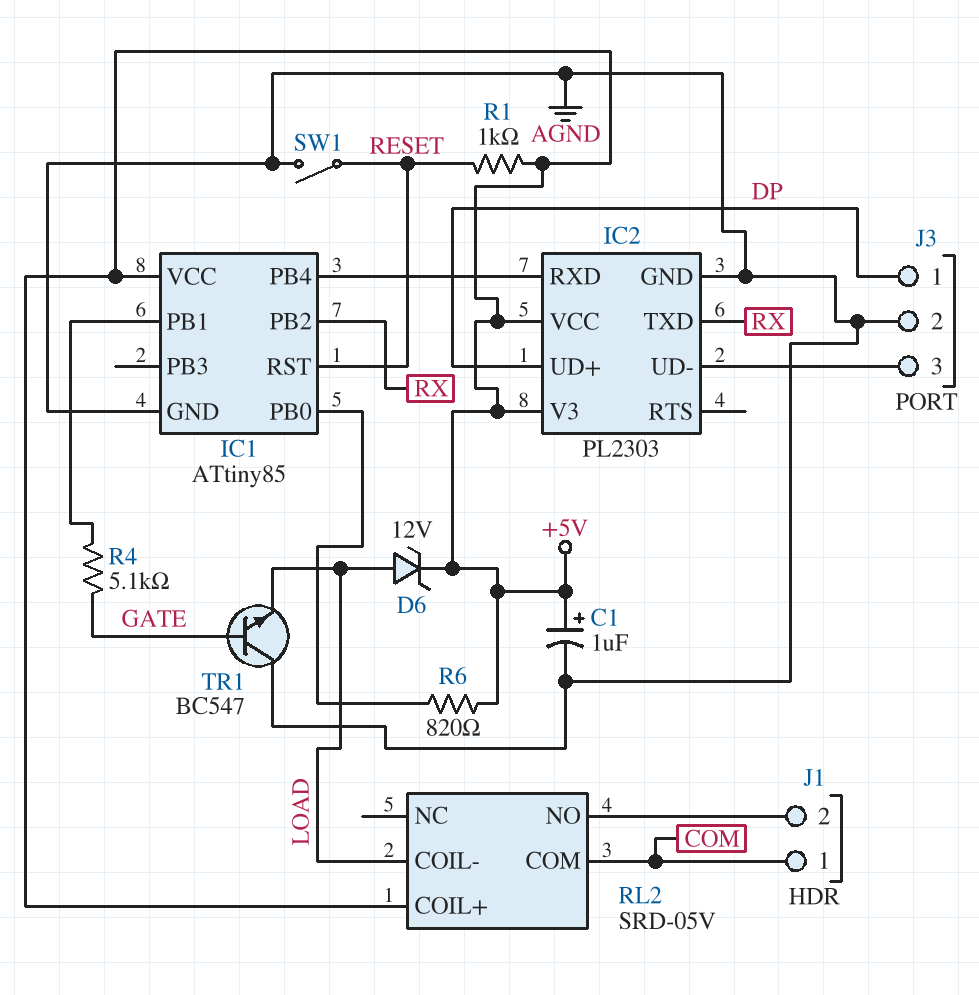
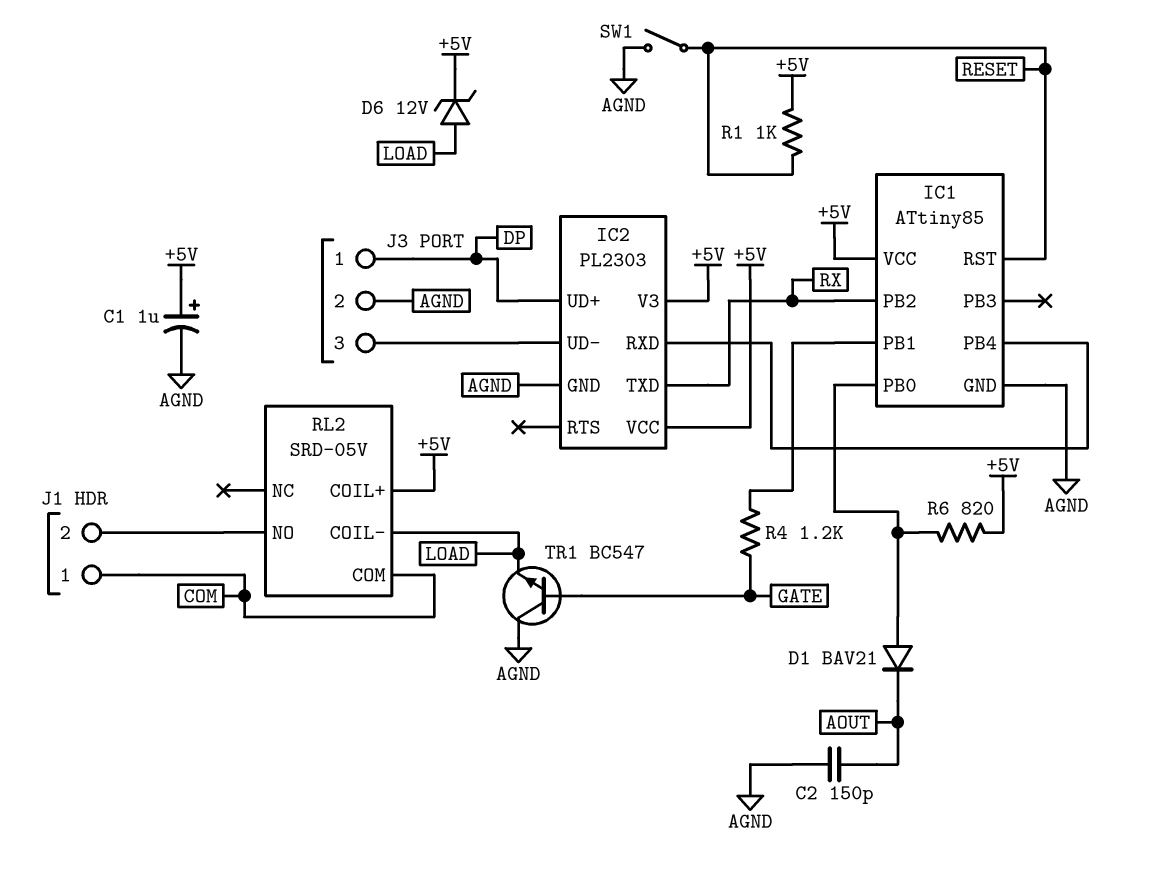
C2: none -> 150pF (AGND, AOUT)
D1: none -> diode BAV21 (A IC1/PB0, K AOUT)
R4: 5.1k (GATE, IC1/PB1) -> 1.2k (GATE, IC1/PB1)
·····
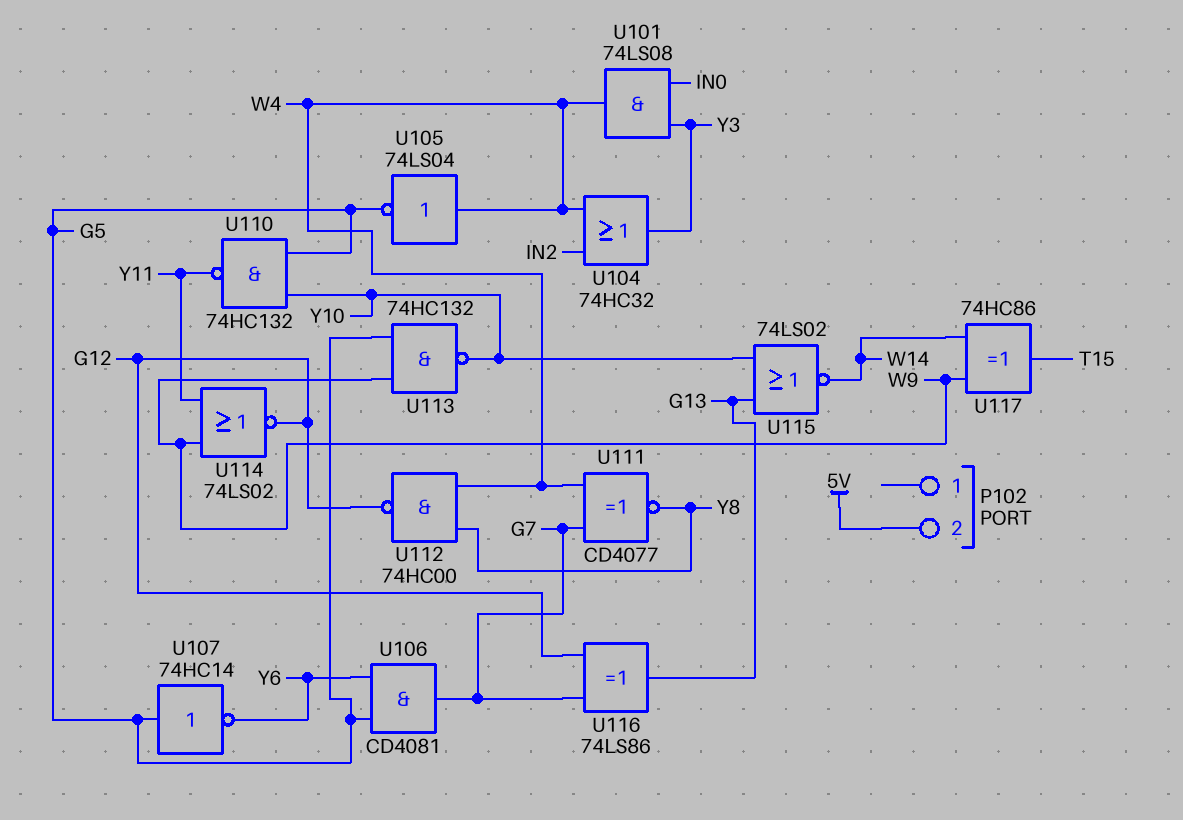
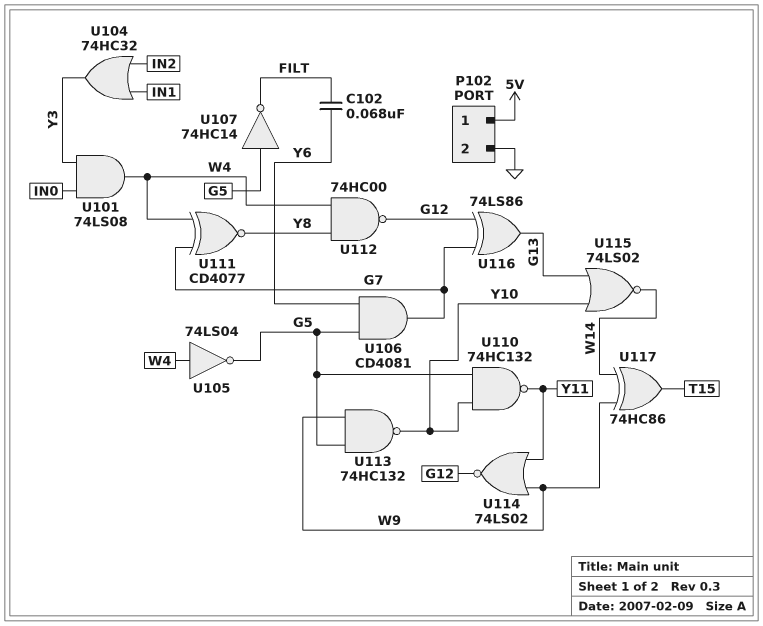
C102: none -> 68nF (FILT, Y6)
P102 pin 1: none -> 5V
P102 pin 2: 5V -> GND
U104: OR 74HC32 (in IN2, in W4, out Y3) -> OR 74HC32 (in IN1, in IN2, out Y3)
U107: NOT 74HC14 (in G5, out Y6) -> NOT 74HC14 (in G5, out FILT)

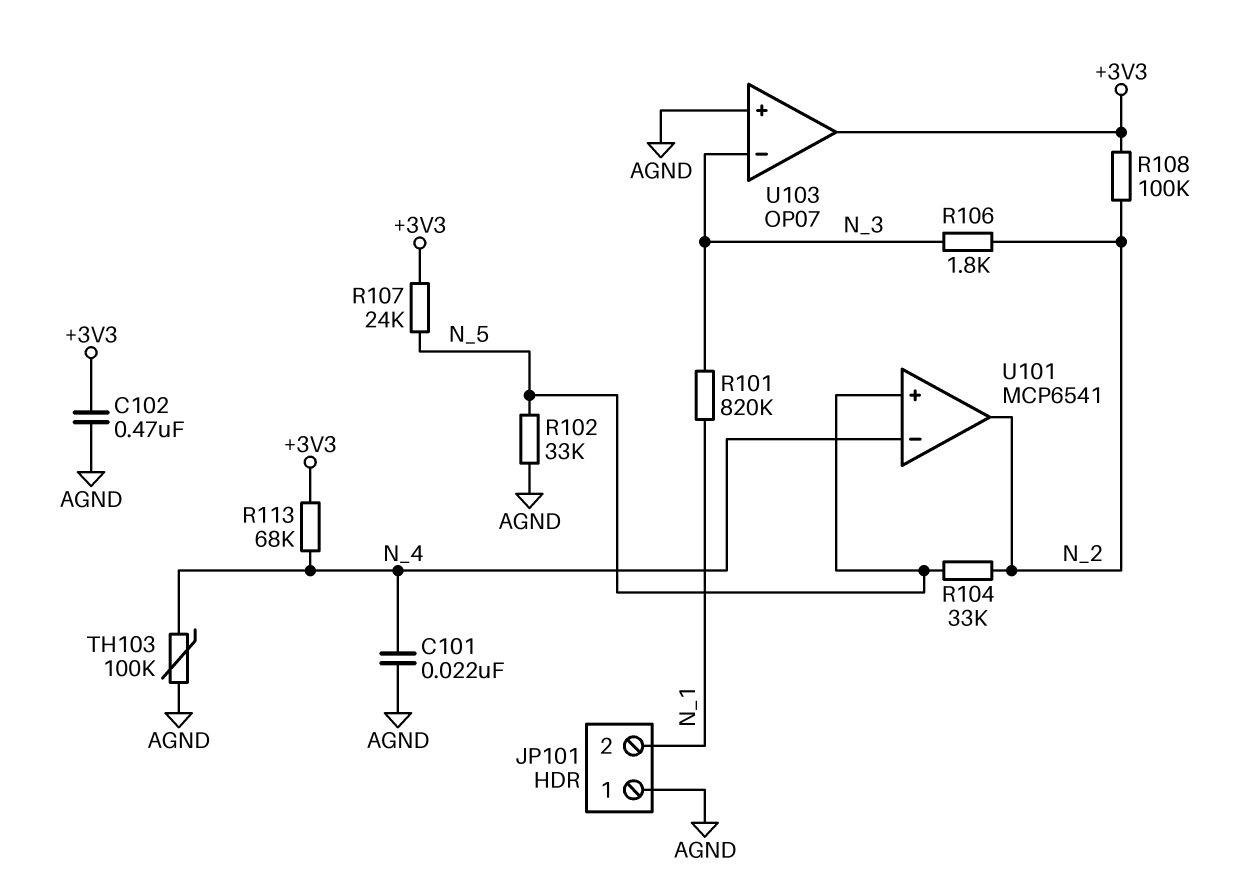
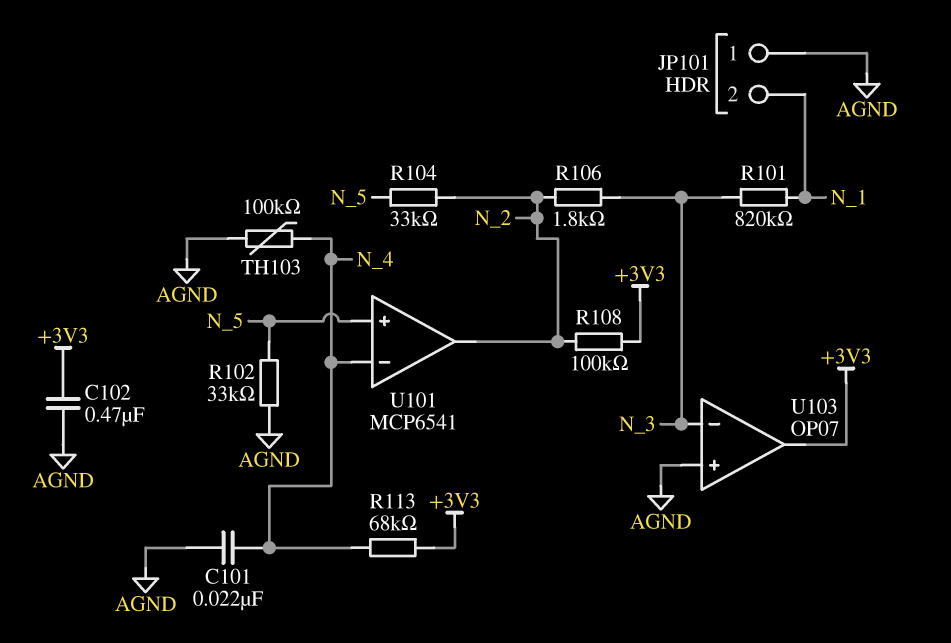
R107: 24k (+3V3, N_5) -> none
·····
A word-for-word reproduction is needed of the lines above from the line containing "P102 pin 2: 5V -> GND" through the line containing "R107: 24k (+3V3, N_5) -> none", with both ends kept and no pictures.

■ RESPONSE BELOW ■
P102 pin 2: 5V -> GND
U104: OR 74HC32 (in IN2, in W4, out Y3) -> OR 74HC32 (in IN1, in IN2, out Y3)
U107: NOT 74HC14 (in G5, out Y6) -> NOT 74HC14 (in G5, out FILT)

R107: 24k (+3V3, N_5) -> none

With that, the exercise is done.